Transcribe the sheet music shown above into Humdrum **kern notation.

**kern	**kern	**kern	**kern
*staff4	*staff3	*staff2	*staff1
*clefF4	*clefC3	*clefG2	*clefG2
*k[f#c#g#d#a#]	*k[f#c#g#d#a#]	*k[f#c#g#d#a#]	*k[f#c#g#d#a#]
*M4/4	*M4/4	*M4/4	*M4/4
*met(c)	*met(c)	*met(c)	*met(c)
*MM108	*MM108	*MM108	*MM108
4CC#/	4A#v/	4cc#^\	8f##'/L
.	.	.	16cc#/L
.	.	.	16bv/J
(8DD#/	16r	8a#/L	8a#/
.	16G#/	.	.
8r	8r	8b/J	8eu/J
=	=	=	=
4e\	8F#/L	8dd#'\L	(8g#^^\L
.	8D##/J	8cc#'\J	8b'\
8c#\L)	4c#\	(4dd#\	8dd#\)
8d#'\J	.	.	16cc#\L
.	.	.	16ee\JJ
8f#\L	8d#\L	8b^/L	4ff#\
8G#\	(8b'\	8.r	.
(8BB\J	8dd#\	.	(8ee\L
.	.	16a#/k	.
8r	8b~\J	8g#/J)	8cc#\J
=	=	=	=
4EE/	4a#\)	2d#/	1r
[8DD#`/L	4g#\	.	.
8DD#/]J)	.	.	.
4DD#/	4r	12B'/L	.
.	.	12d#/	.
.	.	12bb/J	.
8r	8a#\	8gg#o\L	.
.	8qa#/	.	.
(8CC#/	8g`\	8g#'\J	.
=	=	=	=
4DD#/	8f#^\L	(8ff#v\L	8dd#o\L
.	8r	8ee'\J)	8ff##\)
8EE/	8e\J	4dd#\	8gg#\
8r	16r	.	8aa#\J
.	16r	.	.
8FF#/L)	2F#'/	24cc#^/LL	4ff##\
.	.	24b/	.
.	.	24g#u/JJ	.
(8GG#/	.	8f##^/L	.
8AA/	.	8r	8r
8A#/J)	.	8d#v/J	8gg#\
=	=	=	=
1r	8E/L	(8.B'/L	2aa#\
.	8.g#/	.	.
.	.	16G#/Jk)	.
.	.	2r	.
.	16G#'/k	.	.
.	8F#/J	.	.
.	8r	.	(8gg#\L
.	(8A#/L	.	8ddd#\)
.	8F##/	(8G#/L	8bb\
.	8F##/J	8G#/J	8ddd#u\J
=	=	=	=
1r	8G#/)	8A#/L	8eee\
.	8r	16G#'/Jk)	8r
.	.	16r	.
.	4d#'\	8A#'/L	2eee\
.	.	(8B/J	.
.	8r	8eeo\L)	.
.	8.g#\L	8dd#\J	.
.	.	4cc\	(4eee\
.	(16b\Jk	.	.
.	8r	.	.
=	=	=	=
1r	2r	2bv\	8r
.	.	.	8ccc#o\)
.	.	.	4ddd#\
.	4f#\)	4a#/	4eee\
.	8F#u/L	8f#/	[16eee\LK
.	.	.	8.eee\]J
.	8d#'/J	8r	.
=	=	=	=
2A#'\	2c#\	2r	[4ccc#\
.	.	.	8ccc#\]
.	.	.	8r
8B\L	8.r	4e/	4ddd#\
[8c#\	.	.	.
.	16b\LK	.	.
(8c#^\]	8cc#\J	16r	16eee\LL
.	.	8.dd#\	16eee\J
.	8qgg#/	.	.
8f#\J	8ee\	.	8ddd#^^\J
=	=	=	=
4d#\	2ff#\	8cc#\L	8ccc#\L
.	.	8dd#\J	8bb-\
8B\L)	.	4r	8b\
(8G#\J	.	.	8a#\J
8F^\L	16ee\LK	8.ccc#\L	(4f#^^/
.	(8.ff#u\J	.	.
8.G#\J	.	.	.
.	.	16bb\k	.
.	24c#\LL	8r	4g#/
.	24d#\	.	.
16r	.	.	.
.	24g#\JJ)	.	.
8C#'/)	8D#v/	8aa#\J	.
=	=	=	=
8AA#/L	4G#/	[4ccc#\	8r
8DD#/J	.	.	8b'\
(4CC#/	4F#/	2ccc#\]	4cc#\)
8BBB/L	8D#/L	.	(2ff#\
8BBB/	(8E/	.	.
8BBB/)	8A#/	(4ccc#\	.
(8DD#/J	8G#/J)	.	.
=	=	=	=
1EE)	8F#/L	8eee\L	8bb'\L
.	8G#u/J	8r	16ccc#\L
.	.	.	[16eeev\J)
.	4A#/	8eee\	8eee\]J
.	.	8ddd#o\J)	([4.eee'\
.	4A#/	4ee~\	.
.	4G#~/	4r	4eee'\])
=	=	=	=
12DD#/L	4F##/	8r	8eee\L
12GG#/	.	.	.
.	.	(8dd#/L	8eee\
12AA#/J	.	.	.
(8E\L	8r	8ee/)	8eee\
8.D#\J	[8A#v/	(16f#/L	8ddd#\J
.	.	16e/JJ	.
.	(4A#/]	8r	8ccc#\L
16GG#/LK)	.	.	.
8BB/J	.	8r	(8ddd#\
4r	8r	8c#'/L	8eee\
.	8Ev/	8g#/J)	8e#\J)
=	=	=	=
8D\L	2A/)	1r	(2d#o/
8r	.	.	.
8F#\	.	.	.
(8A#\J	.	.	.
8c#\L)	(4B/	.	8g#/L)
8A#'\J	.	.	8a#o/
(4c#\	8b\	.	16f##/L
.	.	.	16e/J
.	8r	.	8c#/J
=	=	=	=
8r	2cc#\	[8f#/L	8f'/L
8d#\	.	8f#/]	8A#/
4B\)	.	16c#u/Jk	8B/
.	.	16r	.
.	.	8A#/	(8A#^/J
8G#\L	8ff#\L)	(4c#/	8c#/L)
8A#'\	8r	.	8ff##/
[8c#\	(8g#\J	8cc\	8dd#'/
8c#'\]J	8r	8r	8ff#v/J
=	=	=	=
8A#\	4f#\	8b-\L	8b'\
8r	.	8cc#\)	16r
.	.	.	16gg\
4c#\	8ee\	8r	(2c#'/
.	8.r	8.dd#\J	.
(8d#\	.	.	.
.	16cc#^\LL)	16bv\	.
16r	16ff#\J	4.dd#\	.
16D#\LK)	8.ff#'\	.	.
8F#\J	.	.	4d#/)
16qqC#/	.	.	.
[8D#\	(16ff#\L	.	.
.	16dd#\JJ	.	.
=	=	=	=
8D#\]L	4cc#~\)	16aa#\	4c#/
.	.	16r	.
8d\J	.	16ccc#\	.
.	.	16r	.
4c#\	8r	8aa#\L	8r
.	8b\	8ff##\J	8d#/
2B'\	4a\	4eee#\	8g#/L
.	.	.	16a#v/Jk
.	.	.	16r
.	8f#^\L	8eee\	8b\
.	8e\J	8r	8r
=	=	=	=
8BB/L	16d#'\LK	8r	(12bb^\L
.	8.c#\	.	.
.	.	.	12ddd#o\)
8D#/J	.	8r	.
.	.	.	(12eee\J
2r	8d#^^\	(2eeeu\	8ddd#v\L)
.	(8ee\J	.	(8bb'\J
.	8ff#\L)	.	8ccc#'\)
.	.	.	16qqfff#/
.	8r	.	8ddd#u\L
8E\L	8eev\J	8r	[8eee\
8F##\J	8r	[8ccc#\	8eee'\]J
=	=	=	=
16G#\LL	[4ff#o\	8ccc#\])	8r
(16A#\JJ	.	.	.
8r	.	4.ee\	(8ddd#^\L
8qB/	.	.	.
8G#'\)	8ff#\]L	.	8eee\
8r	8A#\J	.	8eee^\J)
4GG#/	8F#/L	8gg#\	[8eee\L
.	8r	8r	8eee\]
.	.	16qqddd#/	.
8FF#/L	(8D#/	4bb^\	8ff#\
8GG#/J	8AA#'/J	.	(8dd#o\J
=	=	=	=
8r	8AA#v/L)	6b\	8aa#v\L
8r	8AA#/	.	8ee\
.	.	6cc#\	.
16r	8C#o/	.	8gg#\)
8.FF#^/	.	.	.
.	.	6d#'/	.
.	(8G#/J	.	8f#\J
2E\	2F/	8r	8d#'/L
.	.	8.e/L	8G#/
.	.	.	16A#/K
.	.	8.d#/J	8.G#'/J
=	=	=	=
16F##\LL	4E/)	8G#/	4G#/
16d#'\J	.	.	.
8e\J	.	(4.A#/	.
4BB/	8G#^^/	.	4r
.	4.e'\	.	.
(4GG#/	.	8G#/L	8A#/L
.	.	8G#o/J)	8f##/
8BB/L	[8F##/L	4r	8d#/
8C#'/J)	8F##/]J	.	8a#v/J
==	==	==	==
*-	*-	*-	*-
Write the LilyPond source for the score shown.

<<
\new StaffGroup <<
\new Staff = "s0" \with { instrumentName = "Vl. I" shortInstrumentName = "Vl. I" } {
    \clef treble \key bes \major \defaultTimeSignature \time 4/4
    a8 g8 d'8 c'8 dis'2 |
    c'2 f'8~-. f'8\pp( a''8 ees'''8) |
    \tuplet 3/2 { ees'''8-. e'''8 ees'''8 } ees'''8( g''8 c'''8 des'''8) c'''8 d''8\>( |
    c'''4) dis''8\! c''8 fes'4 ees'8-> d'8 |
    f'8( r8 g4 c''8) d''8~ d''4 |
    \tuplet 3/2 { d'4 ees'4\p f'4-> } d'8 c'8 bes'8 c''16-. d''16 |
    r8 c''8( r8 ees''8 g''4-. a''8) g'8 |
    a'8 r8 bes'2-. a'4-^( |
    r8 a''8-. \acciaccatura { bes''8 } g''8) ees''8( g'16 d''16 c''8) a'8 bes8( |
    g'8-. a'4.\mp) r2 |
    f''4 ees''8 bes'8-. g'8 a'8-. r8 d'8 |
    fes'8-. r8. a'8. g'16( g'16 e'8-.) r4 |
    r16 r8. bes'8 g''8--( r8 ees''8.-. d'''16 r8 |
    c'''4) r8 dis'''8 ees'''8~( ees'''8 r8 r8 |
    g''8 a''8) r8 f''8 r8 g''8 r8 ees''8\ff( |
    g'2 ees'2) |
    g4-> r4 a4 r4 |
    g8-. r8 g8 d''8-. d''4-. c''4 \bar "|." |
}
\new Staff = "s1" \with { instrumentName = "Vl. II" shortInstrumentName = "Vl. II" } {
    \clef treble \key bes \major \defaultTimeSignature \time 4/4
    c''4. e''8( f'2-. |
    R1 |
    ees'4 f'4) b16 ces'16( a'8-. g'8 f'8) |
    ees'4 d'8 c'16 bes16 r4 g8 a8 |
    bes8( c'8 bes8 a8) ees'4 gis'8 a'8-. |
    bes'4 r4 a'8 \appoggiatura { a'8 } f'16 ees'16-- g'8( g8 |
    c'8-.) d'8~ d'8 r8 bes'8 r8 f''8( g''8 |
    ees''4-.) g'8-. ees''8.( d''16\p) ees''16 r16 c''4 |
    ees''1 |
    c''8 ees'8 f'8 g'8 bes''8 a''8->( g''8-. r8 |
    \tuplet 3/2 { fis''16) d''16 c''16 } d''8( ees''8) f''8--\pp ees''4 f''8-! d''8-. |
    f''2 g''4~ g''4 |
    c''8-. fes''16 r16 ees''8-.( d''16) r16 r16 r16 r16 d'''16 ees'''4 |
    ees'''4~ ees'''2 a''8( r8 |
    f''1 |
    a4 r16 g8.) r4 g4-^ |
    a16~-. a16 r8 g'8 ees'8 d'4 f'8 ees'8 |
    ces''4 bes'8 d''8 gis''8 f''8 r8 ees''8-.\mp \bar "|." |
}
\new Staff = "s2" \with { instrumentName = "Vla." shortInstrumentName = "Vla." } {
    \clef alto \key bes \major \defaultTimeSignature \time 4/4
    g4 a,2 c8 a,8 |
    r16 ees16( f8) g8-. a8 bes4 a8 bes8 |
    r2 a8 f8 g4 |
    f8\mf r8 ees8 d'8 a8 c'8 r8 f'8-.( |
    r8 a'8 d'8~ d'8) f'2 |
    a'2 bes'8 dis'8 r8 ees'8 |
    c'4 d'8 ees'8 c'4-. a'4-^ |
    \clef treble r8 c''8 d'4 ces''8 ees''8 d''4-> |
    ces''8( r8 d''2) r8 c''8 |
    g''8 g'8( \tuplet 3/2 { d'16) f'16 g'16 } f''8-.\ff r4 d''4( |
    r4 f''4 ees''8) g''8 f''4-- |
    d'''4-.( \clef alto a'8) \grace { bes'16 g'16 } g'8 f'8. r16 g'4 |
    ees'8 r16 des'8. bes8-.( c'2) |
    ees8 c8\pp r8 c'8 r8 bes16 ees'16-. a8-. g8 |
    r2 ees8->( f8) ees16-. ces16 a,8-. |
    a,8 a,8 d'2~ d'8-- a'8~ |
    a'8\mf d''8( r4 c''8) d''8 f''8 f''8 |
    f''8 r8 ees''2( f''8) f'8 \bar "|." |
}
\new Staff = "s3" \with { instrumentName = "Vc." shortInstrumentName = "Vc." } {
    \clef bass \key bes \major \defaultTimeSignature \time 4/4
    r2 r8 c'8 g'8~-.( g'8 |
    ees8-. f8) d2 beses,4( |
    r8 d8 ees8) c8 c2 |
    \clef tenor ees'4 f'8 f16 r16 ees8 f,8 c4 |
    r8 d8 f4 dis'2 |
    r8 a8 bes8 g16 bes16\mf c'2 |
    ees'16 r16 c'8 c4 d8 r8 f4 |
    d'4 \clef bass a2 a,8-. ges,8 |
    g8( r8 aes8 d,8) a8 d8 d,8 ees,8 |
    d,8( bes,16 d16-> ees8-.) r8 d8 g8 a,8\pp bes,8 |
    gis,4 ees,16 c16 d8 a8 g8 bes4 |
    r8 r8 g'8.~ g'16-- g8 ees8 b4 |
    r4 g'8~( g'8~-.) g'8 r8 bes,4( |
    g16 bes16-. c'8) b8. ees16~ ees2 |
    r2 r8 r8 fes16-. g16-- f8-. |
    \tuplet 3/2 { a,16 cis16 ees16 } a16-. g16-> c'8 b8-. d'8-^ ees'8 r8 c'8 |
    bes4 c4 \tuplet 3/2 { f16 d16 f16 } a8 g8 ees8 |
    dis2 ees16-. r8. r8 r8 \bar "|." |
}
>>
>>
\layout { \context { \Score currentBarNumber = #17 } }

**What is asked:** How many lines of the material above contain the string "kern" with case matching exactly? Reply with the number alone.

**Finished exercise:** 2